# RECORDS FOR THE EXERCISE:
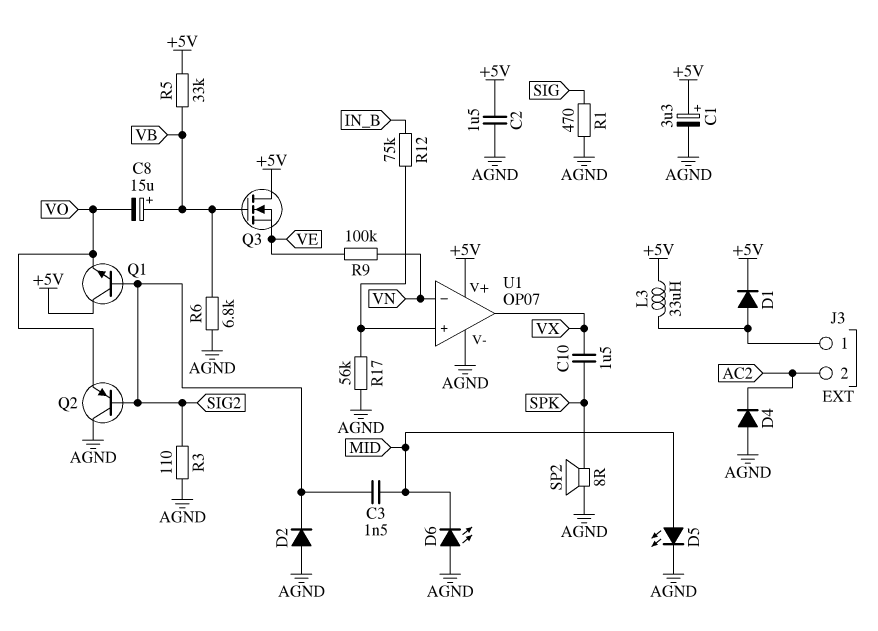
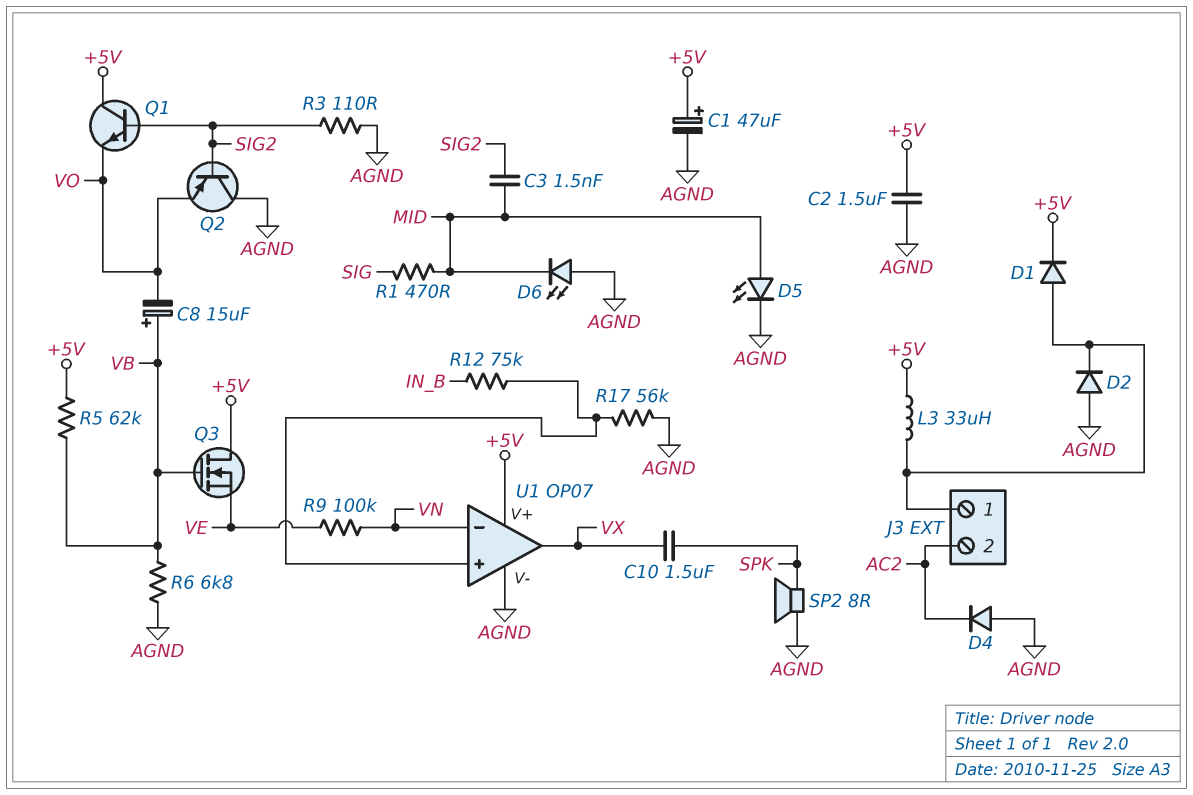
C1: 3.3uF (plus +5V, minus AGND) -> 47uF (plus +5V, minus AGND)
D2: diode (A AGND, K SIG2) -> diode (A AGND, K J3/1)
R1: 470 (AGND, SIG) -> 470 (MID, SIG)
R5: 33k (+5V, VB) -> 62k (+5V, VB)

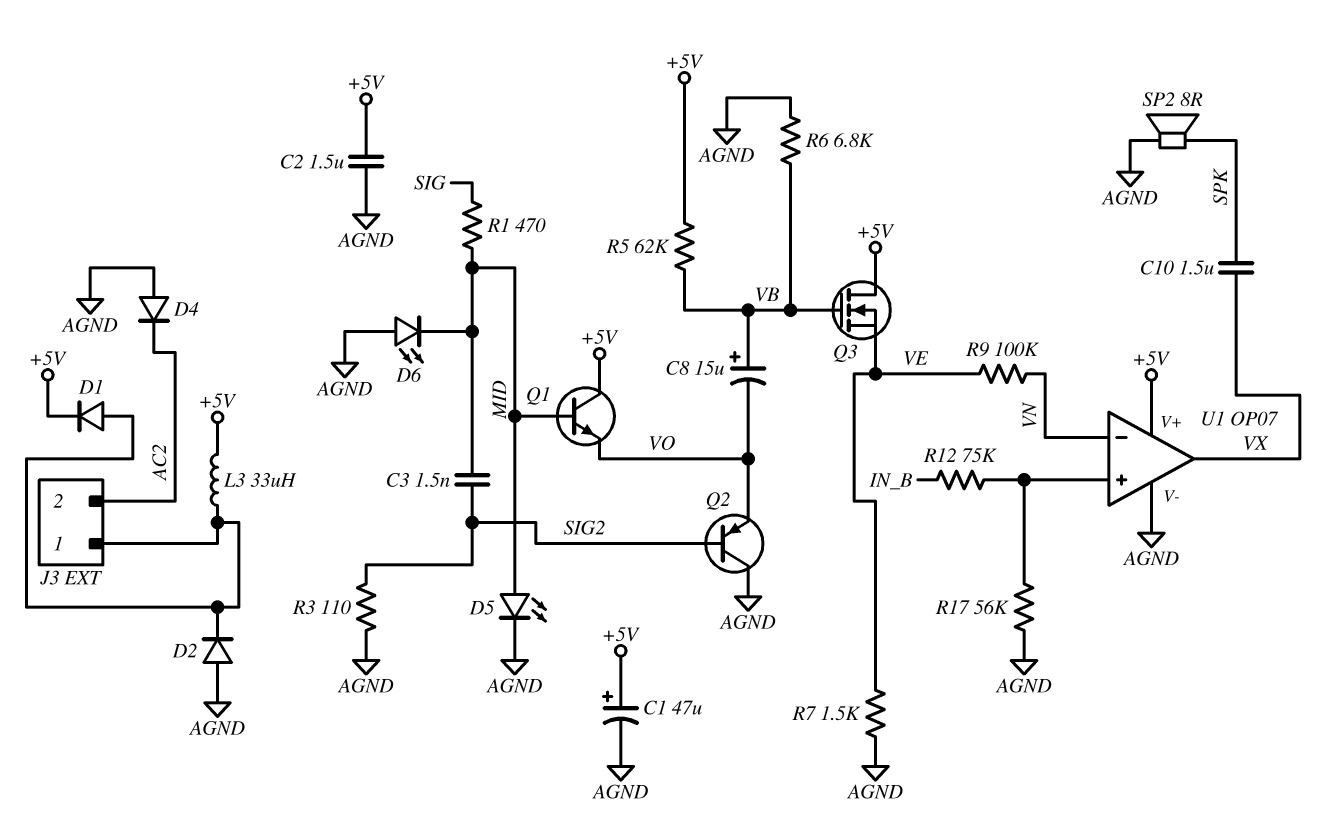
Q1: NPN (B SIG2, C +5V, E VO) -> NPN (B MID, C +5V, E VO)
R7: none -> 1.5k (AGND, VE)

# EXERCISE BRIEF:
The line with "Q1: NPN (B SIG2, C" through the last line of the data: write these out exactly, and no others.

# SOLUTION:
Q1: NPN (B SIG2, C +5V, E VO) -> NPN (B MID, C +5V, E VO)
R7: none -> 1.5k (AGND, VE)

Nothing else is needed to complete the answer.